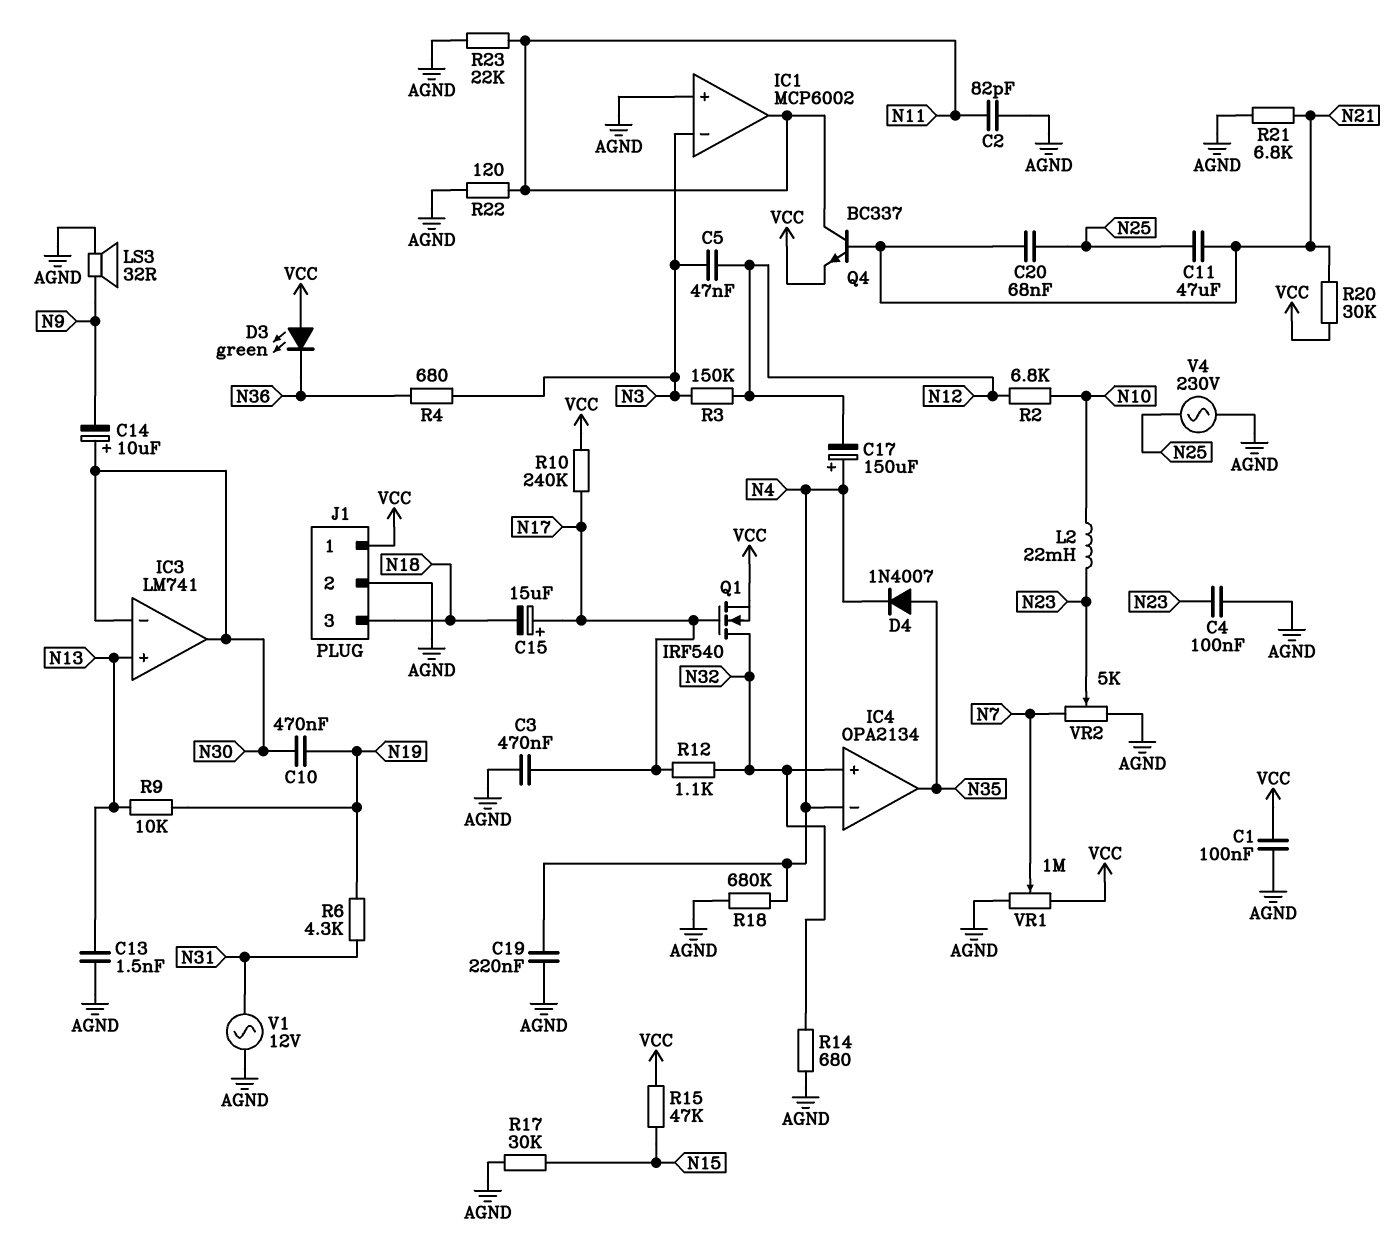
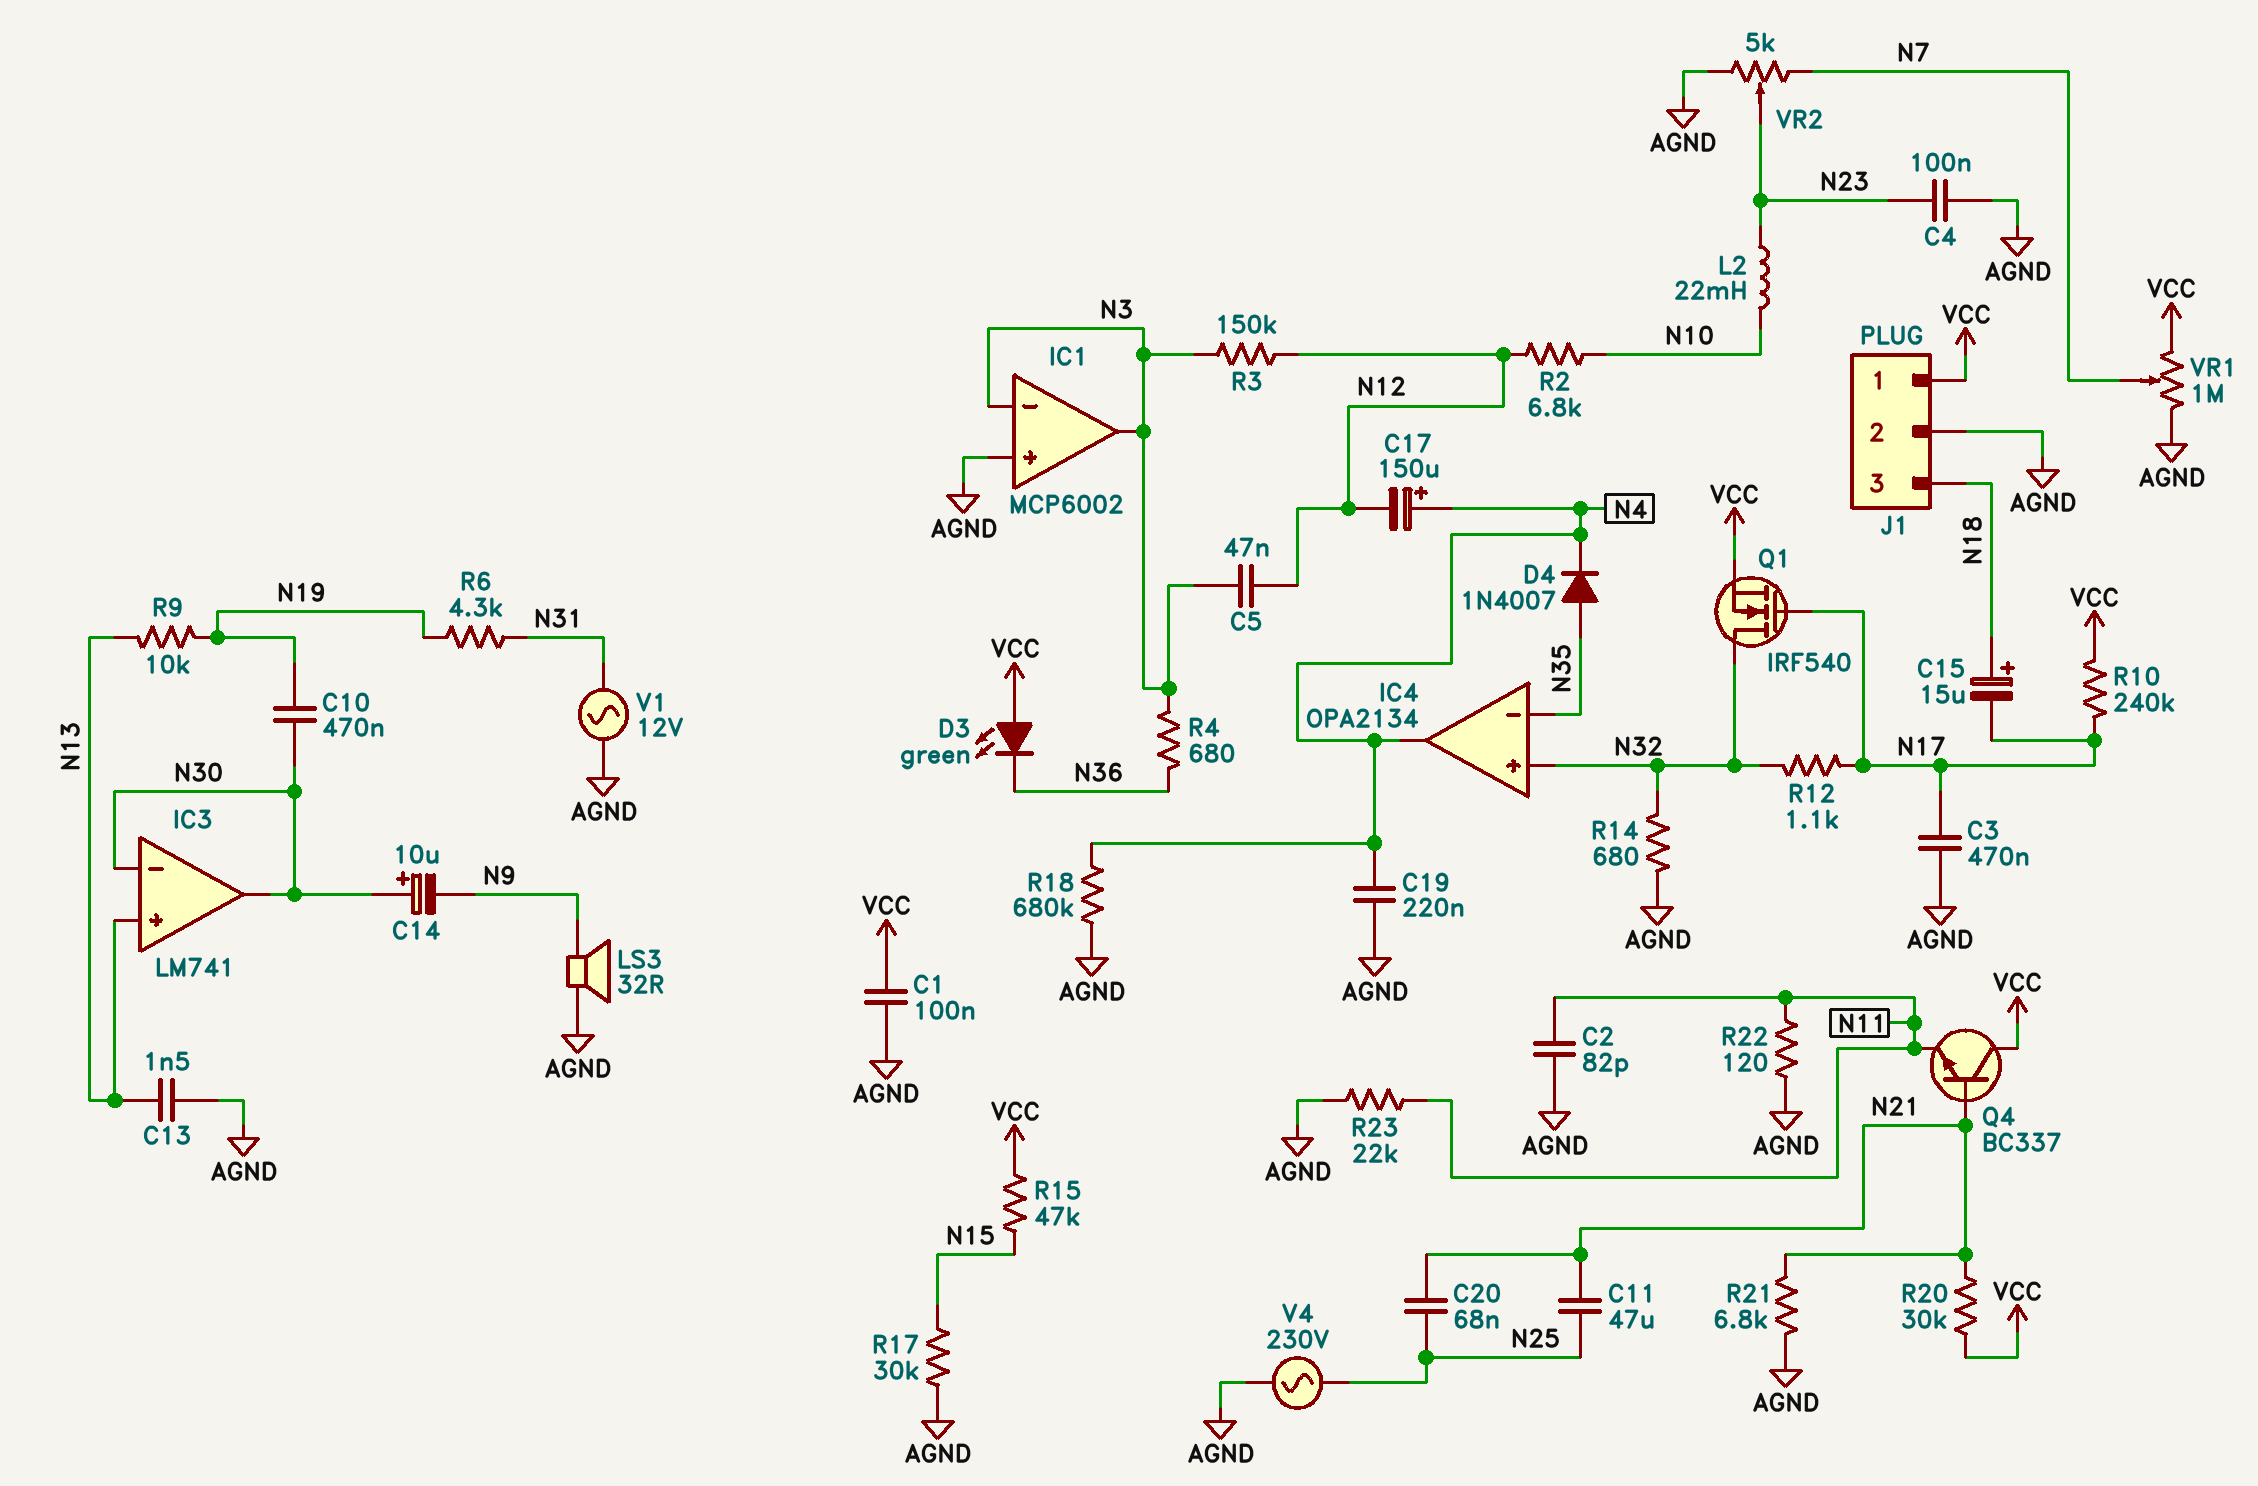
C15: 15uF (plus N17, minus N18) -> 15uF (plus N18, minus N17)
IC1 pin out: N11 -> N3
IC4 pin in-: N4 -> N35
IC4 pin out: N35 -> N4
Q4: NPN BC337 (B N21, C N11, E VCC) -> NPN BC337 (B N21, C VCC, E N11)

——

Print nothing except the lines from the line containing "IC4 pin out: N35 -> N4" to the end of the listing, exactly as written.

Result of this exercise>
IC4 pin out: N35 -> N4
Q4: NPN BC337 (B N21, C N11, E VCC) -> NPN BC337 (B N21, C VCC, E N11)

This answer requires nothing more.